PROVIDED DATA below:
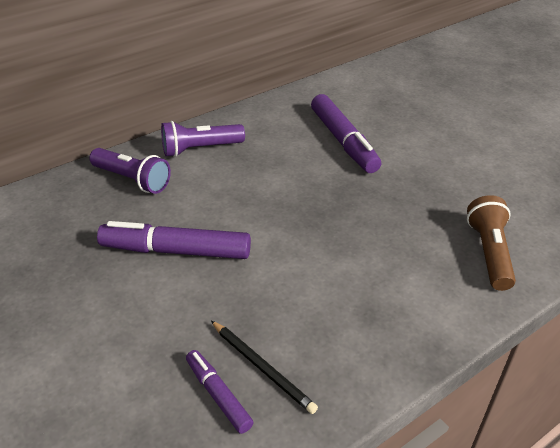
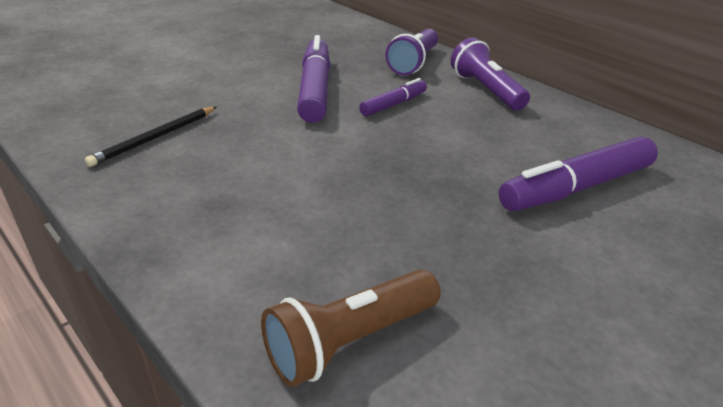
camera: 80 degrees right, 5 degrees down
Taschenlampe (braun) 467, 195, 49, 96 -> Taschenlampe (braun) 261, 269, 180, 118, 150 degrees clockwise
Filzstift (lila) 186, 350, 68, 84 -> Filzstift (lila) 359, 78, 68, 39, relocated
End of PROVIDED DATA.
■ **TASK GOAL**
Return exactly, and only, the line containing "Taschenlampe (braun) 467, 195, 49, 96" and every line after it through the end of the material.

■ **PROBLEM SOLUTION**
Taschenlampe (braun) 467, 195, 49, 96 -> Taschenlampe (braun) 261, 269, 180, 118, 150 degrees clockwise
Filzstift (lila) 186, 350, 68, 84 -> Filzstift (lila) 359, 78, 68, 39, relocated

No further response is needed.